[Coordinate-based change listings]
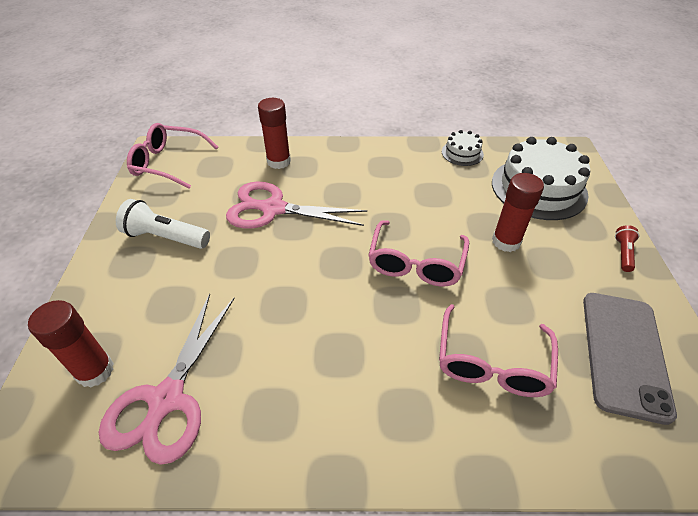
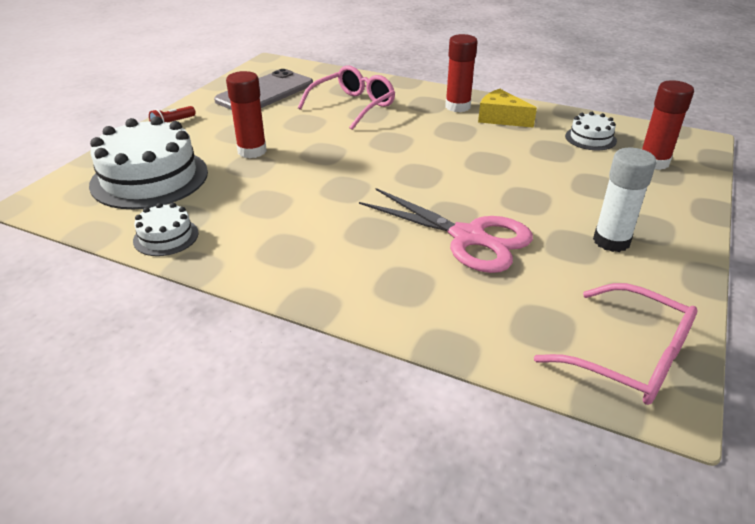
camera: 155 degrees left, 10 degrees down
(165, 237) = (611, 241): white flashlight -> white glue stick
(166, 401) = (590, 138): pink scissors -> white cake
(279, 161) = (433, 302): red glue stick -> red glue stick (457, 106)
(291, 410) = (501, 118): none -> yellow cheese
(416, 263) = (349, 158): pink glasses -> none

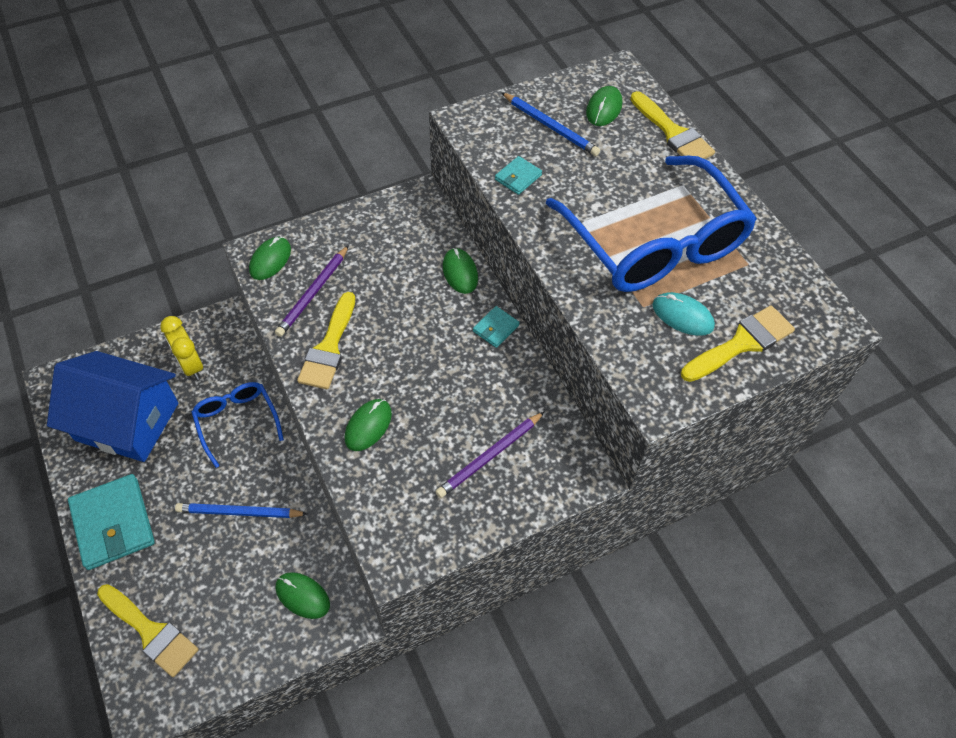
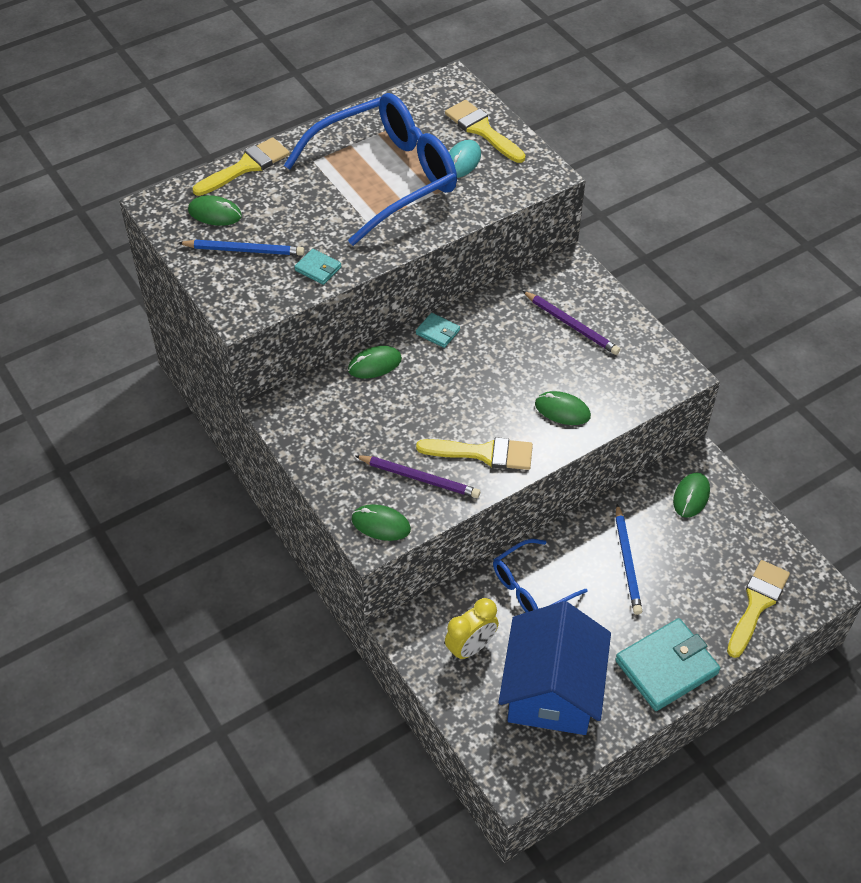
camera: 95 degrees left, 5 degrees down
(550, 126) = (244, 250): blue pencil -> blue pencil turned 60 degrees clockwise

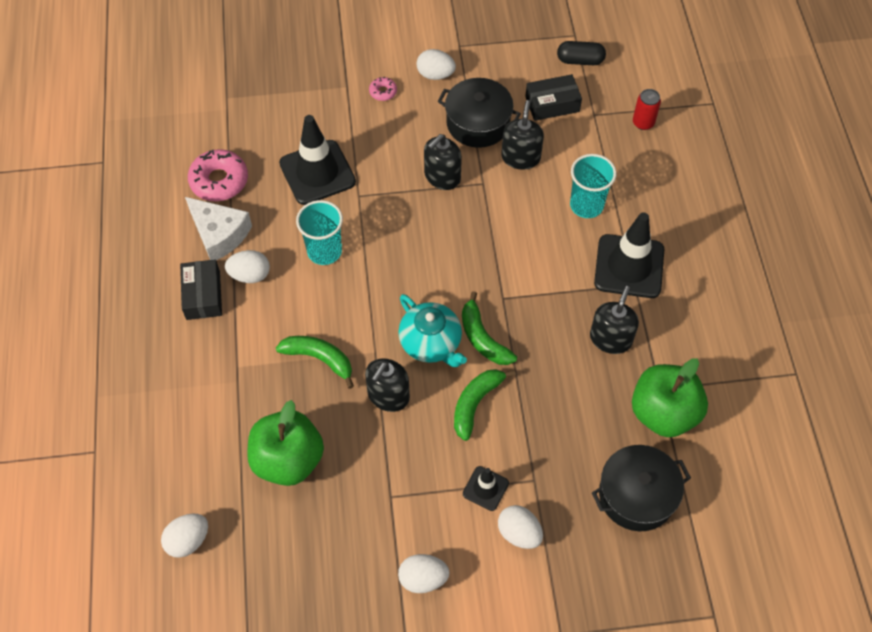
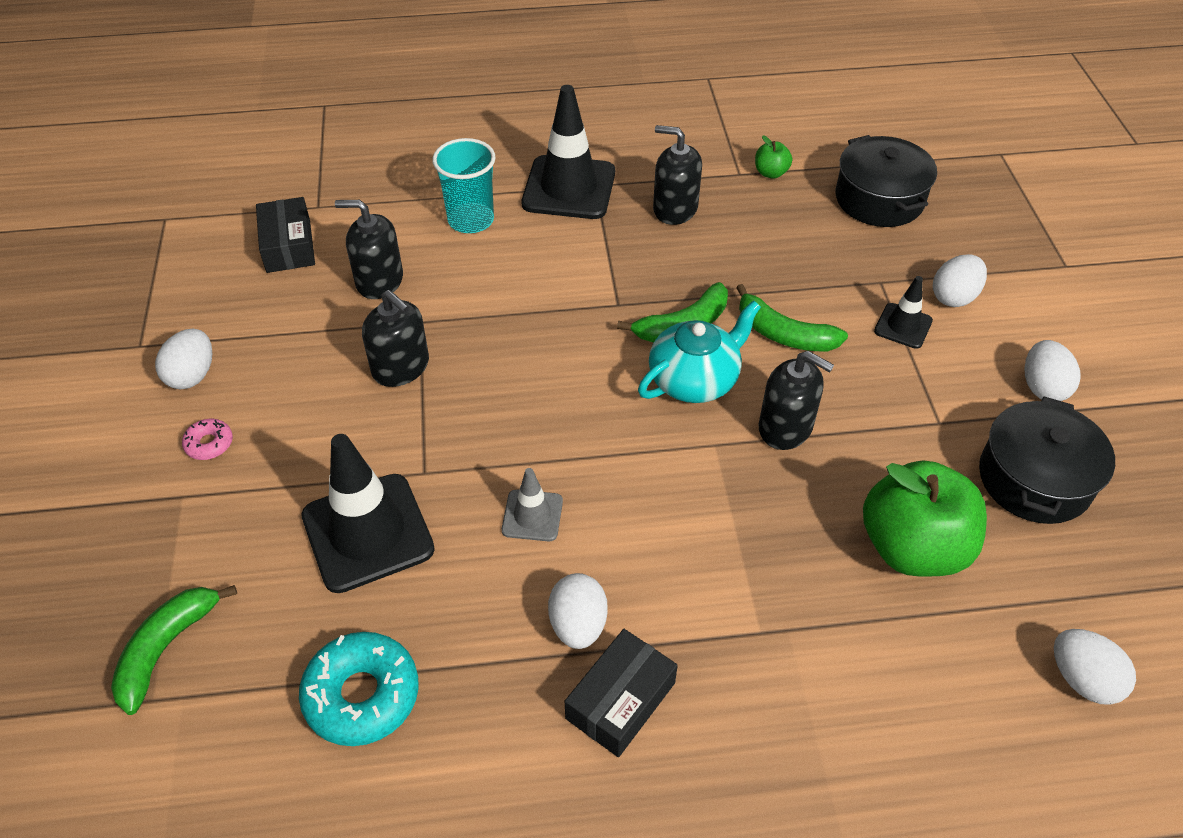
camera: 90 degrees left, 10 degrees down
(203, 295) = (620, 700): black box -> black box turned 45 degrees counterclockwise
(219, 181) = (362, 695): pink donut -> turquoise donut
(219, 234) = (487, 684): white cheese -> none
(319, 359) = (734, 514): green banana -> green banana (166, 648)
(324, 251) = (532, 515): turquoise cup -> grey traffic cone
(478, 123) = (305, 325): black pot -> black pot (1034, 479)
(580, 60) = (215, 215): black capsule -> none
(643, 123) = (342, 163): red can -> none
(663, 413) = (770, 173): green apple -> green apple, size x0.43

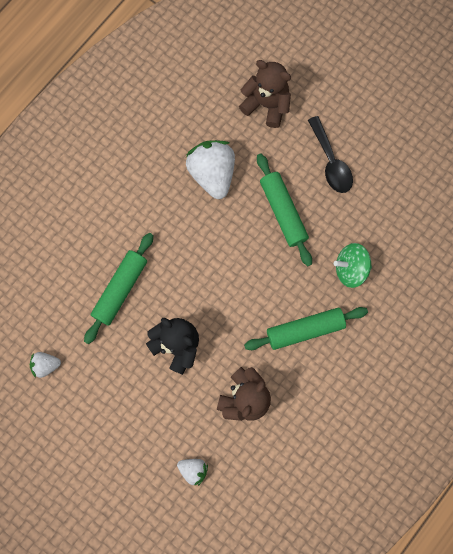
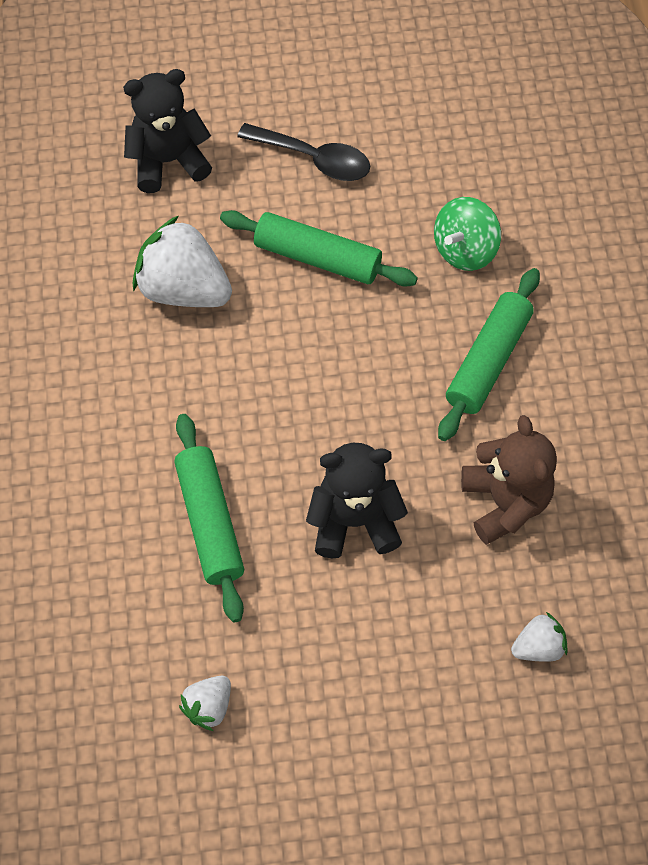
camera: 45 degrees left, 15 degrees down
(266, 104) = (168, 161): brown teddy bear -> black teddy bear

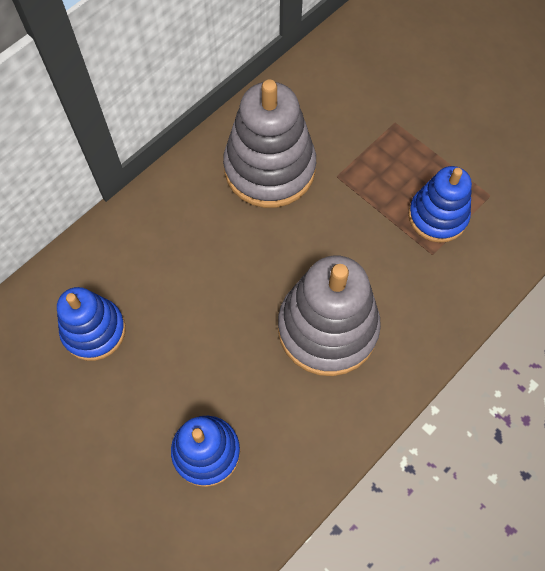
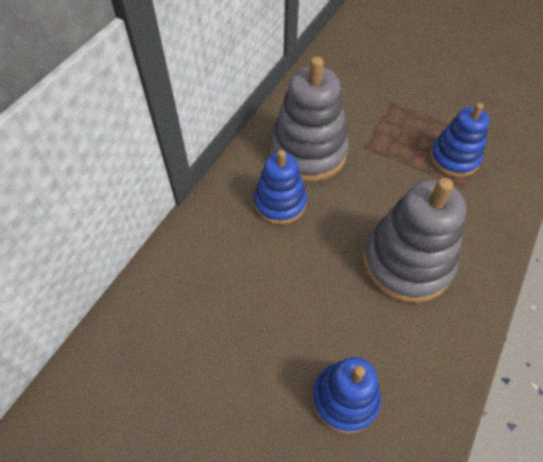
camera: 15 degrees left, 10 degrees down
(94, 330) = (202, 315): blue stacking toy -> blue stacking toy (280, 203)

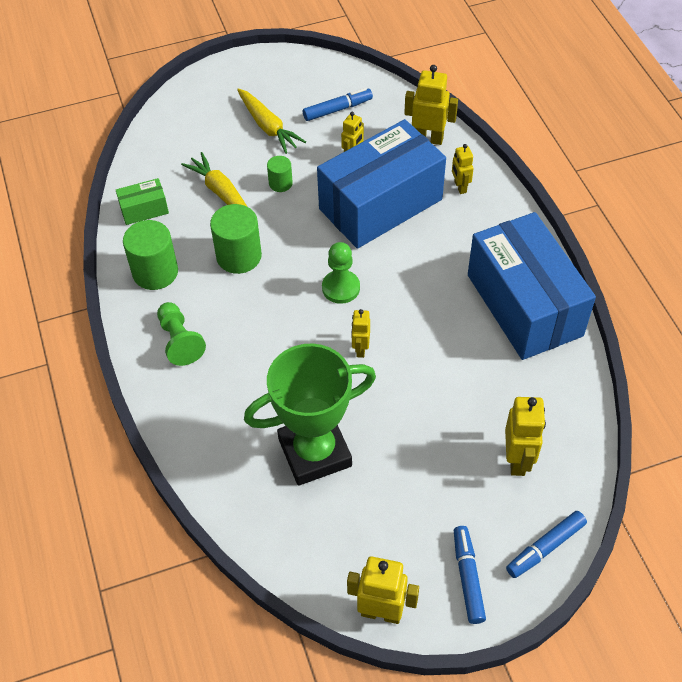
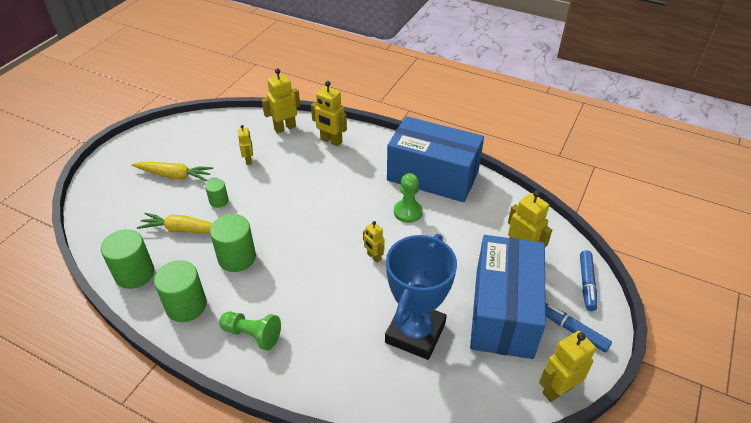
camera: 45 degrees left, 10 degrees down
(144, 210) = (134, 273): green box -> green cylinder
(315, 452) = (415, 333): green trophy -> blue trophy
(337, 109) = (211, 142): blue marker -> none
(341, 288) = (323, 233): green pawn -> green pawn (408, 212)
(380, 204) = (296, 175): blue box -> blue box (503, 312)
(460, 187) = (331, 141): yellow robot -> yellow robot, size x1.65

EXERCISE: Leave the pictures aside and print exactly, and only, the lines from the one with "(319, 359) = (734, 514): green" through the end of the data, both included.

RESPONSE BELOW:
(319, 359) = (734, 514): green banana -> green banana (166, 648)
(324, 251) = (532, 515): turquoise cup -> grey traffic cone
(478, 123) = (305, 325): black pot -> black pot (1034, 479)
(580, 60) = (215, 215): black capsule -> none
(643, 123) = (342, 163): red can -> none
(663, 413) = (770, 173): green apple -> green apple, size x0.43

camera: 45 degrees left, 15 degrees down
(266, 104) = (168, 161): brown teddy bear -> black teddy bear

camera: 15 degrees left, 10 degrees down
(94, 330) = (202, 315): blue stacking toy -> blue stacking toy (280, 203)

camera: 45 degrees left, 10 degrees down
(144, 210) = (134, 273): green box -> green cylinder
(315, 452) = (415, 333): green trophy -> blue trophy
(337, 109) = (211, 142): blue marker -> none
(341, 288) = (323, 233): green pawn -> green pawn (408, 212)
(380, 204) = (296, 175): blue box -> blue box (503, 312)
(460, 187) = (331, 141): yellow robot -> yellow robot, size x1.65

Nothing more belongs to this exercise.